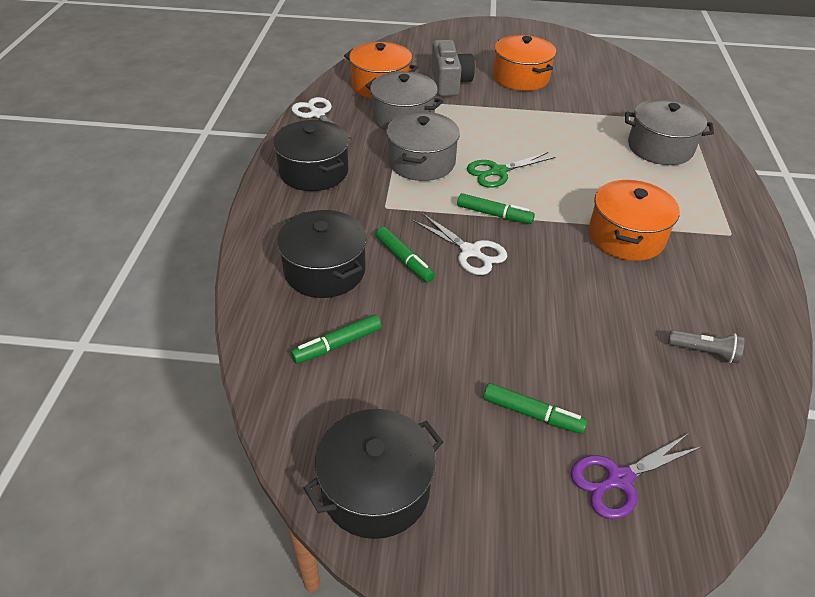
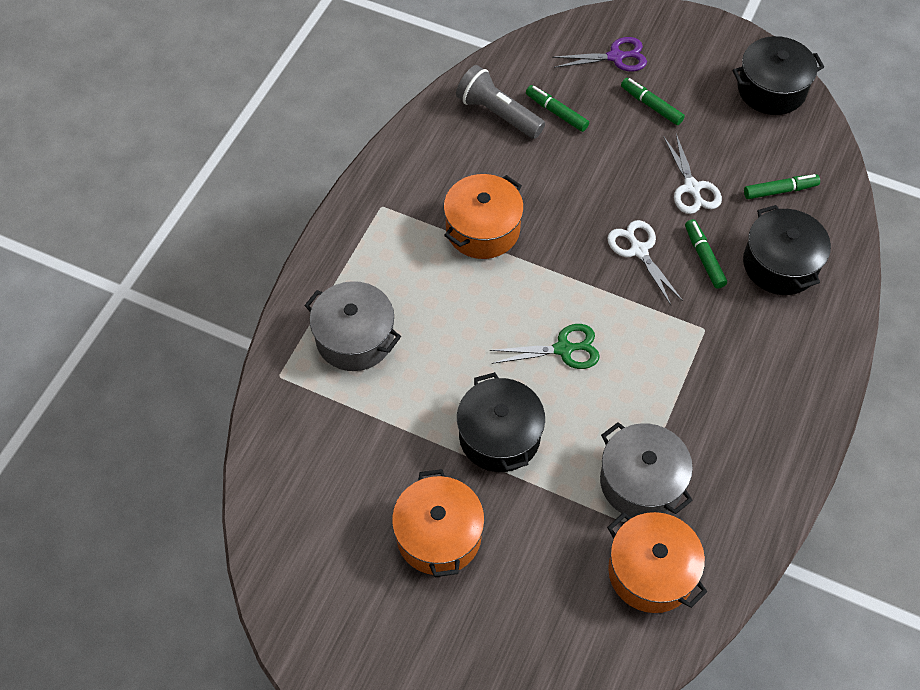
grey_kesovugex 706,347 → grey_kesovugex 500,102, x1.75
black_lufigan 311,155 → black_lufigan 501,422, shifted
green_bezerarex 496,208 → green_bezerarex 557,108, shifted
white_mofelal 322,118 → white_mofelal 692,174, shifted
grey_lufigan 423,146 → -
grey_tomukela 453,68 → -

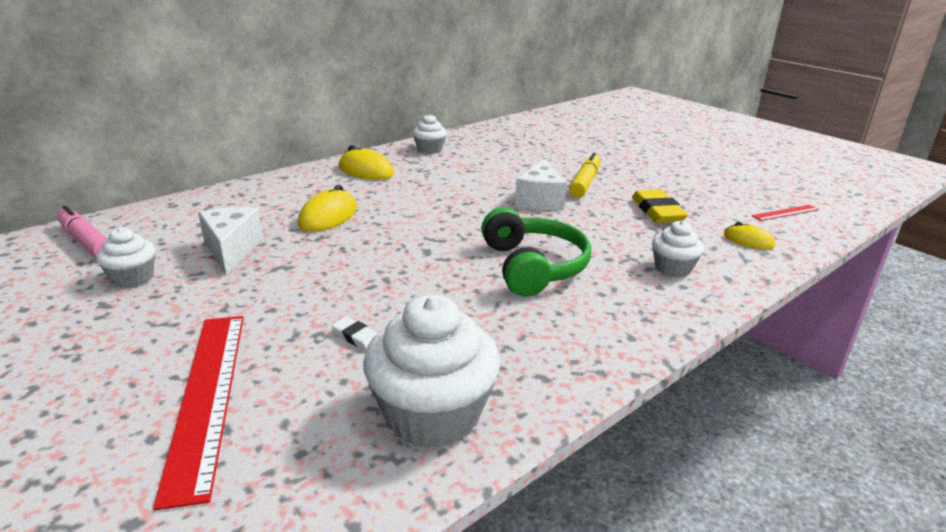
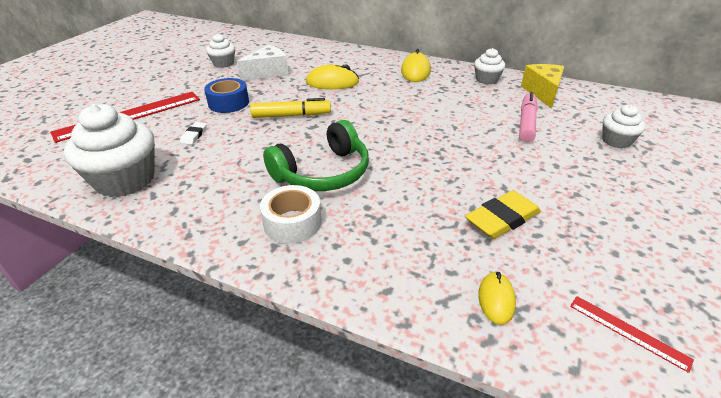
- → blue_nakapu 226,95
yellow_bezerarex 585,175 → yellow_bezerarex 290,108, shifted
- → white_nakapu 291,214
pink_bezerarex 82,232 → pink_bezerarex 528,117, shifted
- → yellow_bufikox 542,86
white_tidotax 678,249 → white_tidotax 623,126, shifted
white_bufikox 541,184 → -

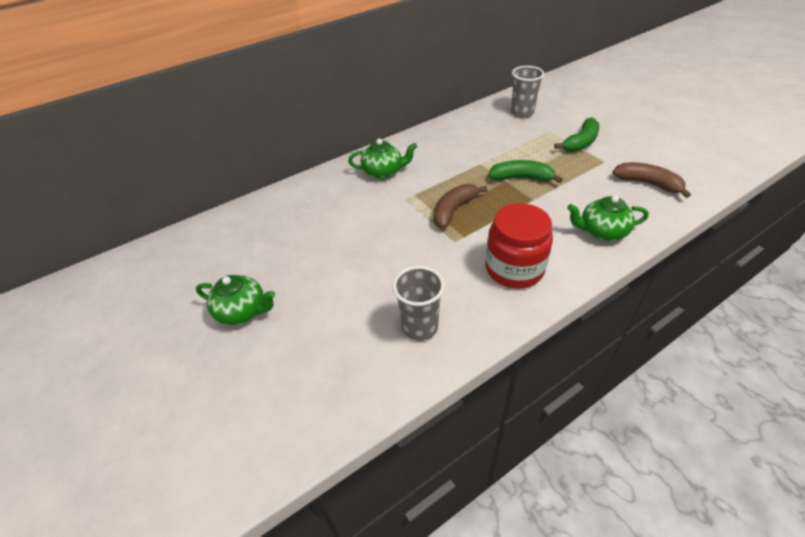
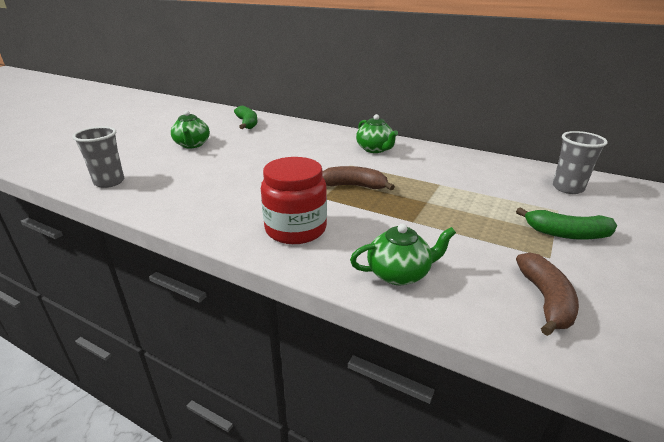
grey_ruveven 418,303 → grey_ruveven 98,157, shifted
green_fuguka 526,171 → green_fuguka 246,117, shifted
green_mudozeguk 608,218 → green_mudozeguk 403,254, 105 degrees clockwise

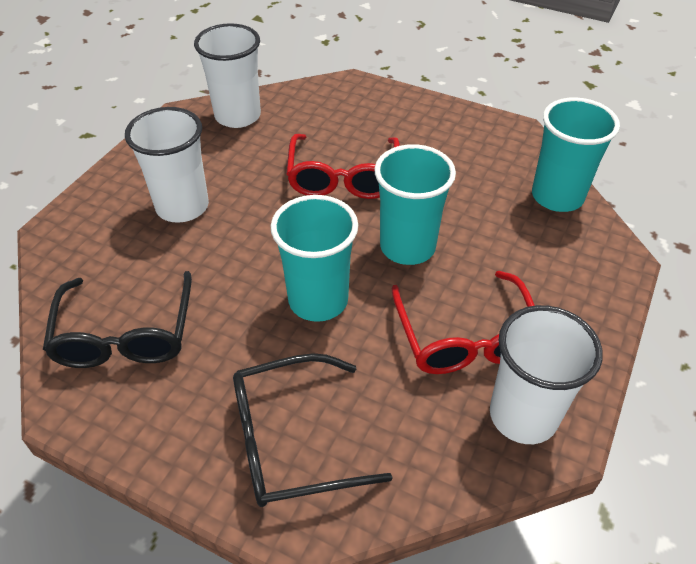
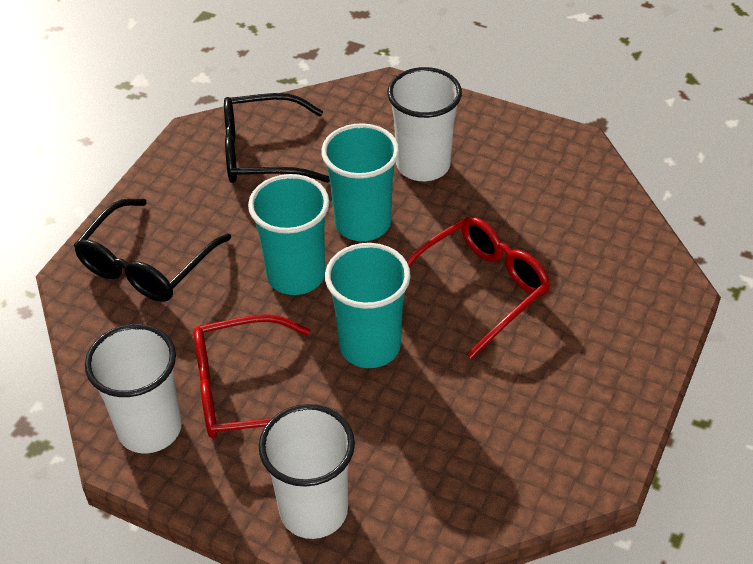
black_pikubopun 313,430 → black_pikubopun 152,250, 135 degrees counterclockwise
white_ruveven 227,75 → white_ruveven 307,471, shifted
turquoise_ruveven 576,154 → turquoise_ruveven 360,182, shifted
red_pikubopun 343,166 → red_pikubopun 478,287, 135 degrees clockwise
=-=-=
Exercise — Restrict the output to the lines from the one with "grey_tomukela 453,68 →" through the last line of the material above. Print them exactly, leaving out every picture.

Response for this exercise —
grey_tomukela 453,68 → -

- → blue_nakapu 226,95
yellow_bezerarex 585,175 → yellow_bezerarex 290,108, shifted
- → white_nakapu 291,214
pink_bezerarex 82,232 → pink_bezerarex 528,117, shifted
- → yellow_bufikox 542,86
white_tidotax 678,249 → white_tidotax 623,126, shifted
white_bufikox 541,184 → -

grey_ruveven 418,303 → grey_ruveven 98,157, shifted
green_fuguka 526,171 → green_fuguka 246,117, shifted
green_mudozeguk 608,218 → green_mudozeguk 403,254, 105 degrees clockwise

black_pikubopun 313,430 → black_pikubopun 152,250, 135 degrees counterclockwise
white_ruveven 227,75 → white_ruveven 307,471, shifted
turquoise_ruveven 576,154 → turquoise_ruveven 360,182, shifted
red_pikubopun 343,166 → red_pikubopun 478,287, 135 degrees clockwise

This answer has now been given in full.